(Entries provided Opens)
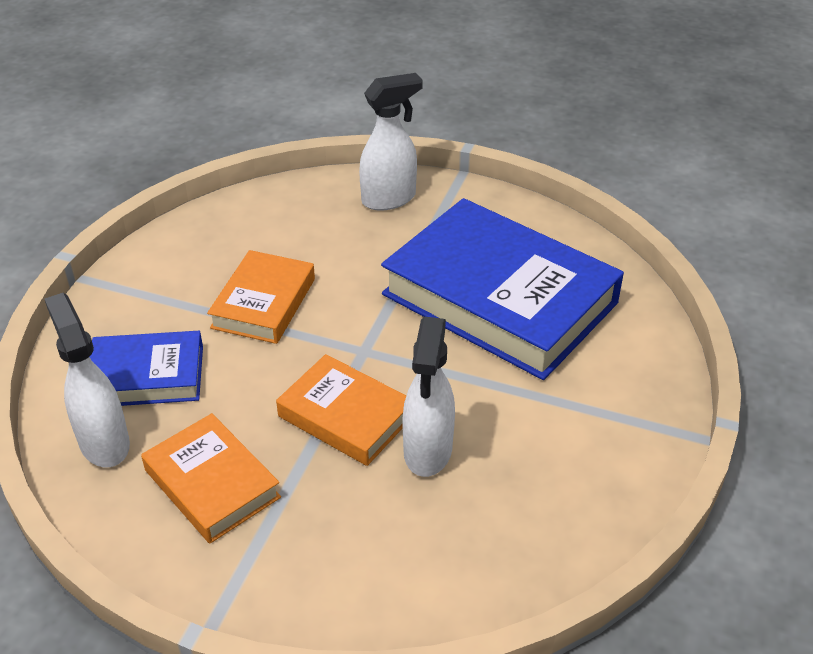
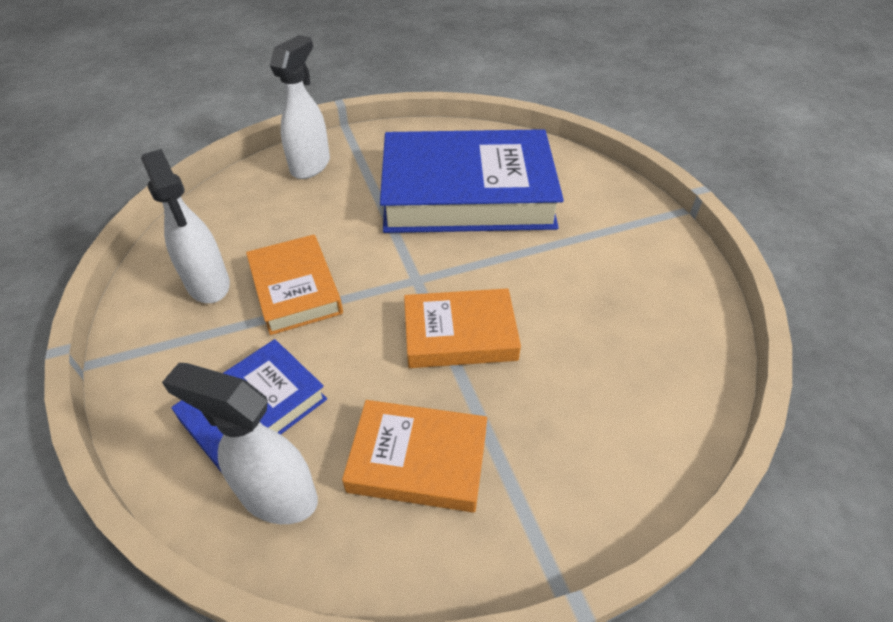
camera: 40 degrees left, 5 degrees up
(427, 452) = (545, 322): white spray bottle -> white spray bottle (208, 285)

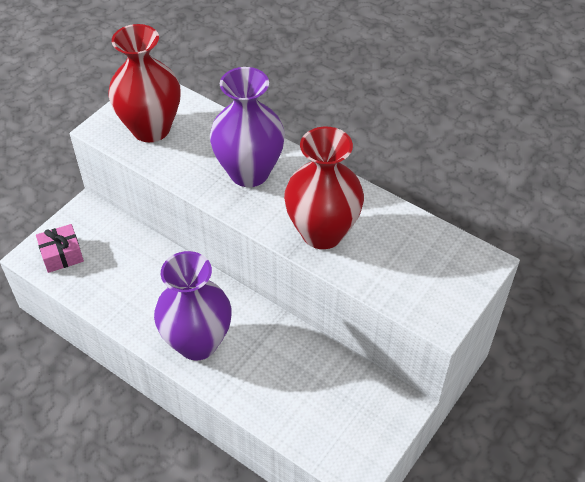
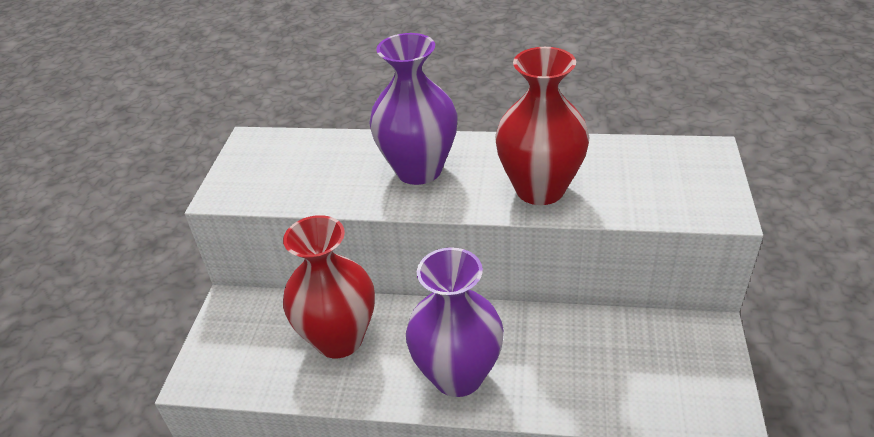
camera: 25 degrees left, 10 degrees down
(62, 255) = (232, 360): pink gift -> none
(151, 129) = (279, 174): red vase -> red vase (339, 339)

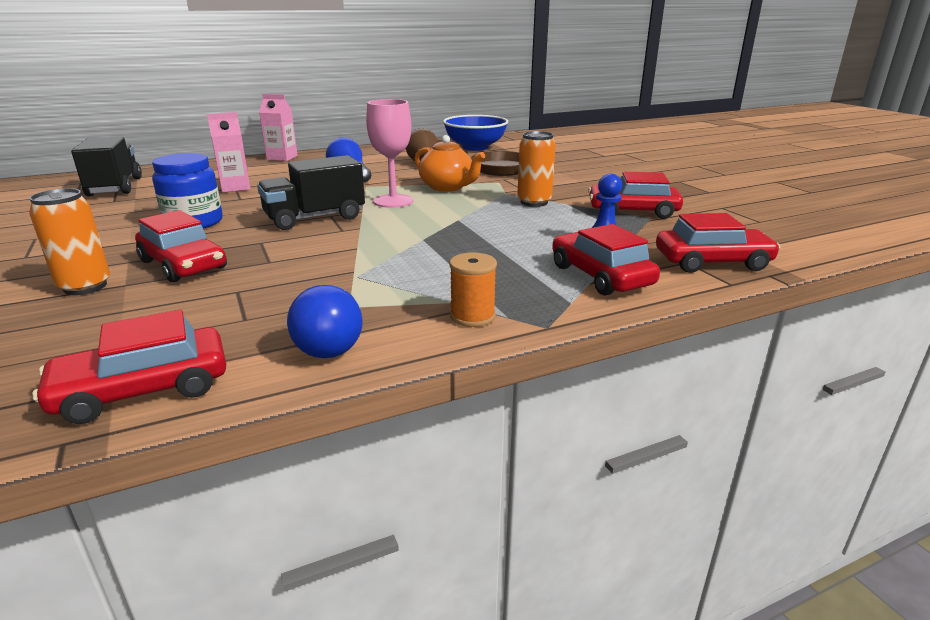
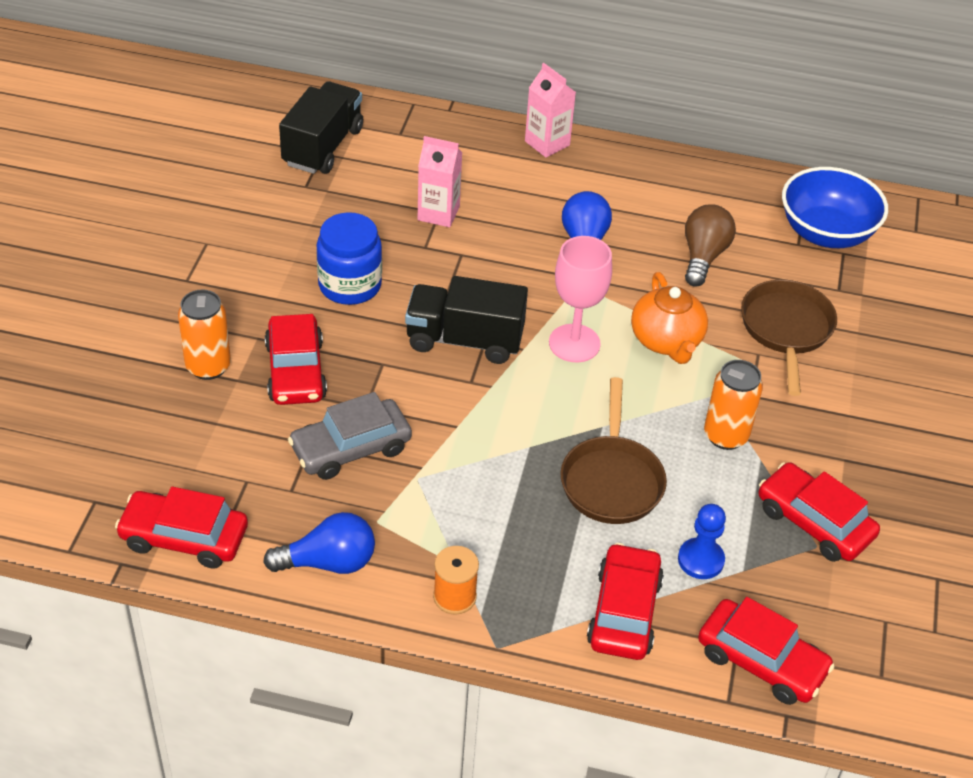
camera: 35 degrees right, 20 degrees up
(279, 281) = (351, 448): none -> grey car
(332, 343) = (328, 562): blue light bulb -> blue light bulb turned 135 degrees counterclockwise
(497, 234) = (611, 480): none -> brown pan

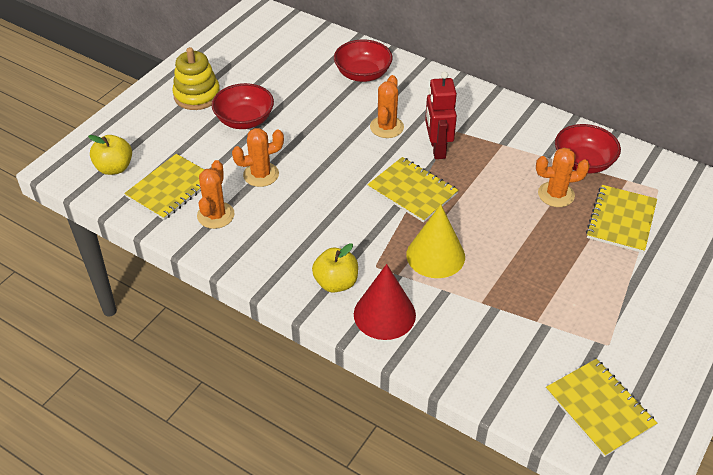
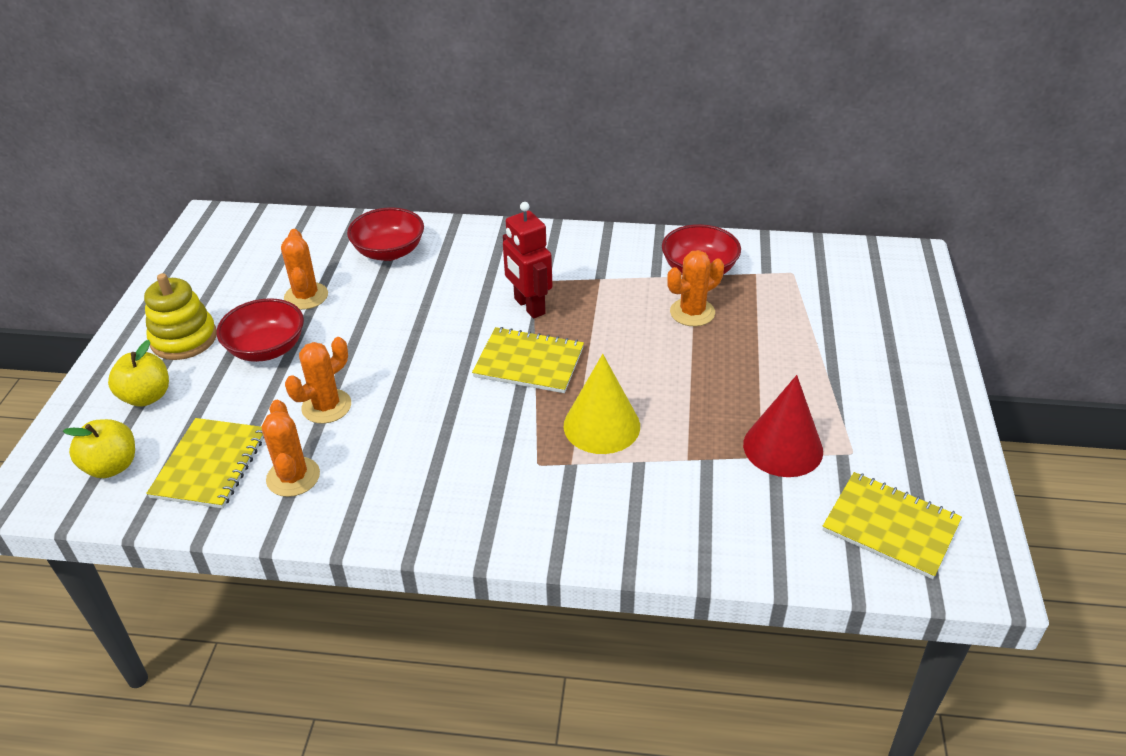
camera: 25 degrees left, 5 degrees down
(336, 283) = (501, 502): yellow apple -> yellow apple (146, 397)
(384, 314) = (584, 517): red cone -> red cone (783, 447)
(386, 127) = (454, 301): orange cactus -> orange cactus (306, 296)
(621, 220) = (777, 316): yellow notebook -> none

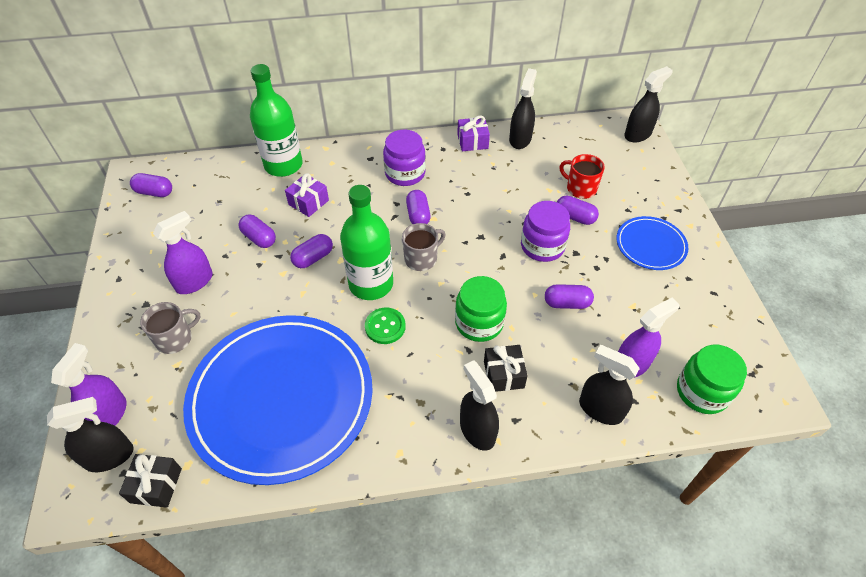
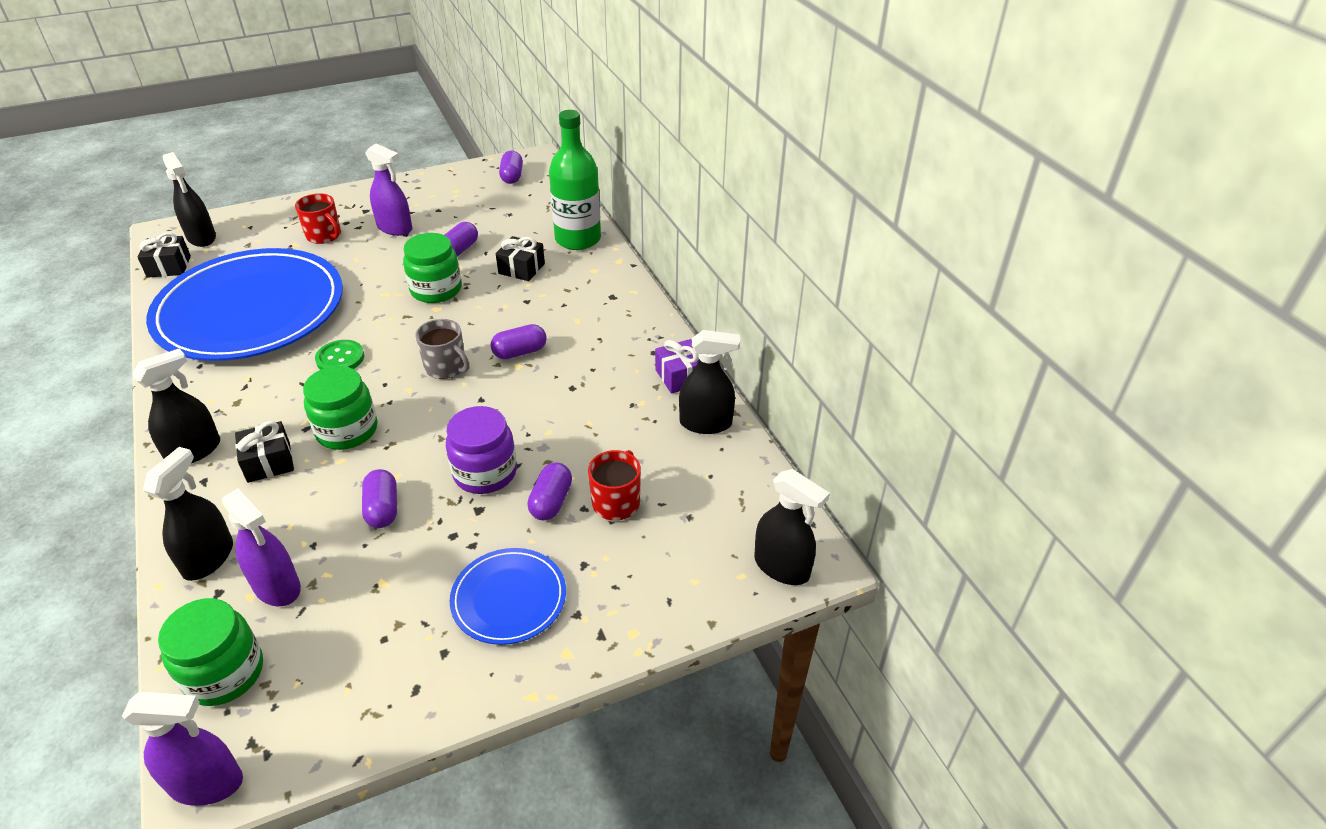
camera: 75 degrees right, 10 degrees down
(109, 415) = (243, 226): purple spray bottle -> purple spray bottle (206, 783)
(175, 338) = (324, 236): grey mug -> red mug
(308, 202) = (521, 268): purple gift -> black gift
(313, 258) = (436, 290): purple capsule -> green jar
(371, 284) = (402, 337): green bottle -> none
(405, 173) = (593, 328): purple jar -> none

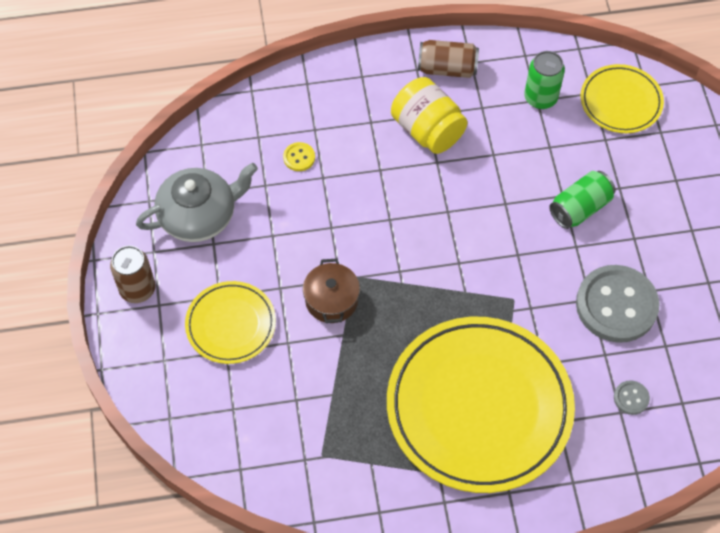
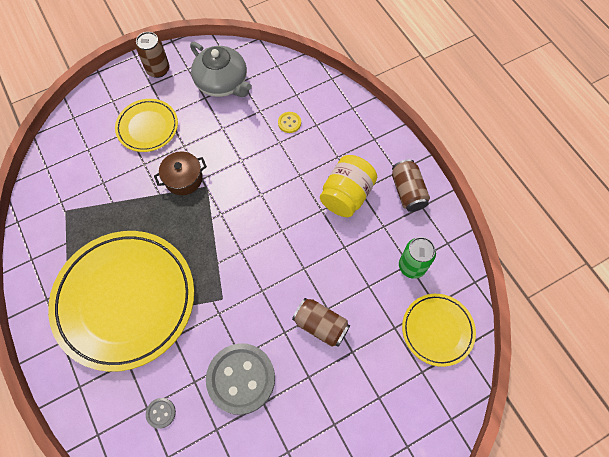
camera: 70 degrees right, 5 degrees up
(580, 208) = (320, 325): green can -> brown can

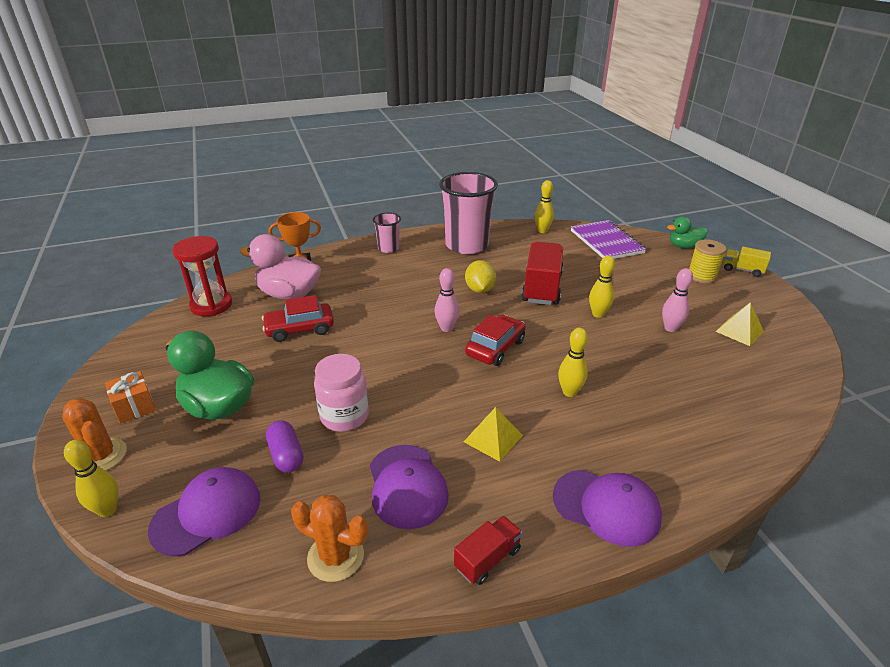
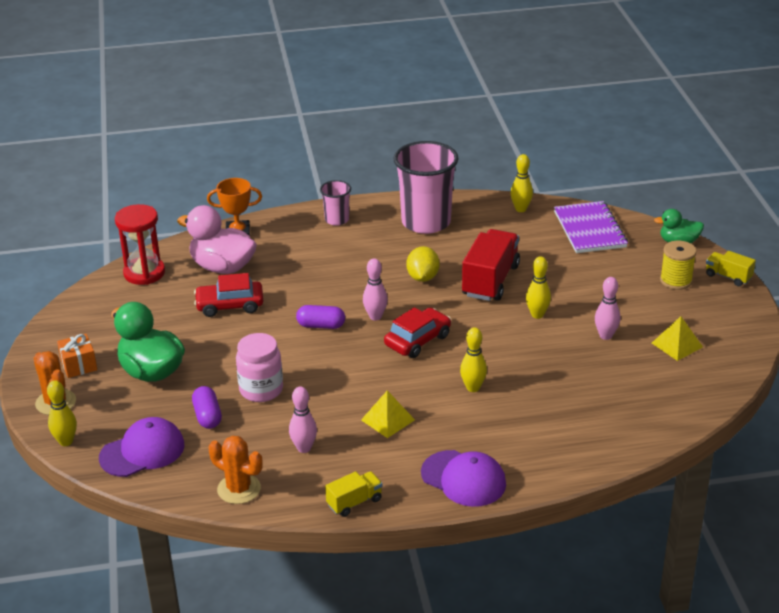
camera: 10 degrees right, 0 degrees up
(395, 341) = (321, 325): none -> purple capsule
(407, 486) = (304, 448): purple cap -> pink bowling pin
(487, 559) = (354, 502): red truck -> yellow truck

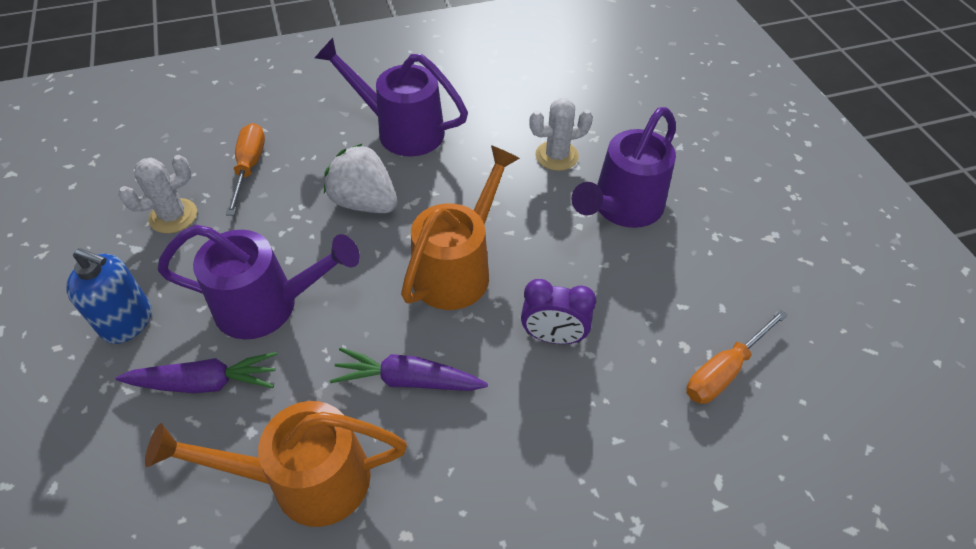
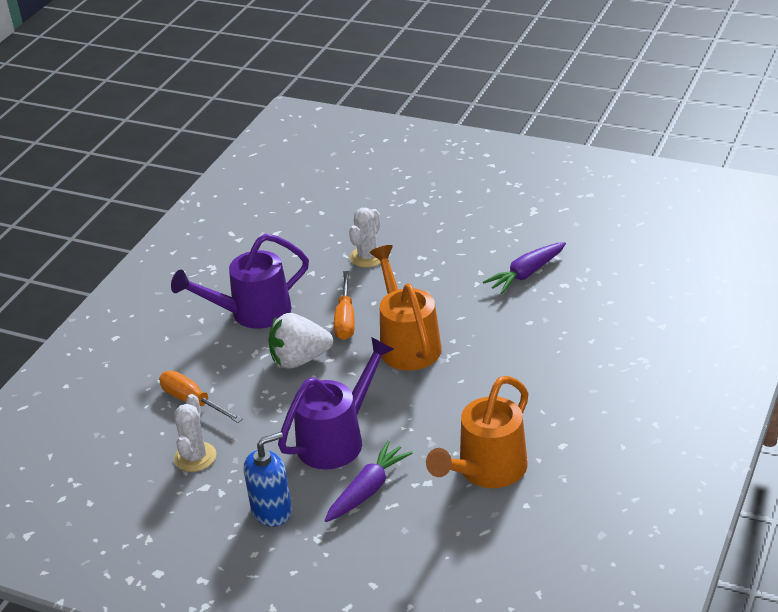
camera: 45 degrees left, 15 degrees down
(407, 380) = (465, 401): purple carrot -> purple carrot (526, 274)
(553, 337) = (502, 330): purple clock -> none
(622, 208) = (443, 253): purple watering can -> none
(724, 371) = (594, 279): orange screwdriver -> orange screwdriver (345, 319)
(Entries provided Closes)
**Required work:** The copy must reproduce every entry exactly while excluding all pictures.

**Answer box:**
camera: 40 degrees left, 5 degrees up
(427, 452) = (545, 322): white spray bottle -> white spray bottle (208, 285)

camera: 25 degrees left, 10 degrees down
(62, 255) = (232, 360): pink gift -> none
(151, 129) = (279, 174): red vase -> red vase (339, 339)

camera: 35 degrees right, 20 degrees up
(279, 281) = (351, 448): none -> grey car
(332, 343) = (328, 562): blue light bulb -> blue light bulb turned 135 degrees counterclockwise
(497, 234) = (611, 480): none -> brown pan

camera: 25 degrees left, 5 degrees down
(336, 283) = (501, 502): yellow apple -> yellow apple (146, 397)
(384, 314) = (584, 517): red cone -> red cone (783, 447)
(386, 127) = (454, 301): orange cactus -> orange cactus (306, 296)
(621, 220) = (777, 316): yellow notebook -> none

camera: 75 degrees right, 10 degrees down
(109, 415) = (243, 226): purple spray bottle -> purple spray bottle (206, 783)
(175, 338) = (324, 236): grey mug -> red mug
(308, 202) = (521, 268): purple gift -> black gift
(313, 258) = (436, 290): purple capsule -> green jar
(371, 284) = (402, 337): green bottle -> none
(405, 173) = (593, 328): purple jar -> none

camera: 70 degrees right, 5 degrees up
(580, 208) = (320, 325): green can -> brown can

camera: 10 degrees right, 0 degrees up
(395, 341) = (321, 325): none -> purple capsule
(407, 486) = (304, 448): purple cap -> pink bowling pin
(487, 559) = (354, 502): red truck -> yellow truck

camera: 45 degrees left, 15 degrees down
(407, 380) = (465, 401): purple carrot -> purple carrot (526, 274)
(553, 337) = (502, 330): purple clock -> none
(622, 208) = (443, 253): purple watering can -> none
(724, 371) = (594, 279): orange screwdriver -> orange screwdriver (345, 319)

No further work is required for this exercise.